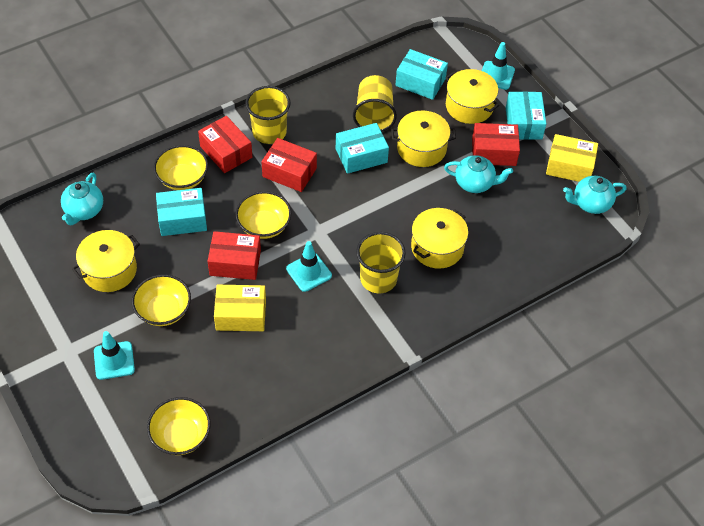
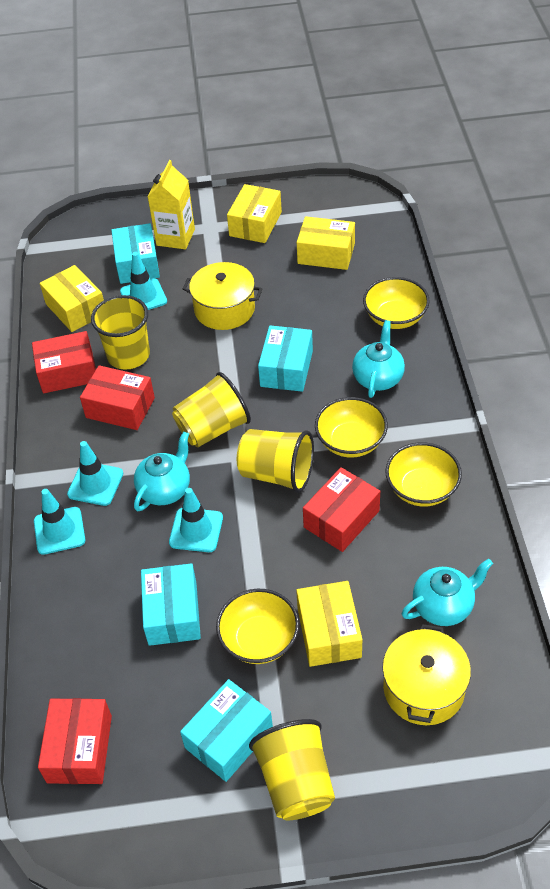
turquoise traffic cone: 3 -> 4
yellow box: 2 -> 4
yellow carton: 0 -> 1
yellow cup: 3 -> 4
yellow pot: 4 -> 2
====================
Restate the listing above word for word and skip each picture.

ANSWER >>
turquoise traffic cone: 3 -> 4
yellow box: 2 -> 4
yellow carton: 0 -> 1
yellow cup: 3 -> 4
yellow pot: 4 -> 2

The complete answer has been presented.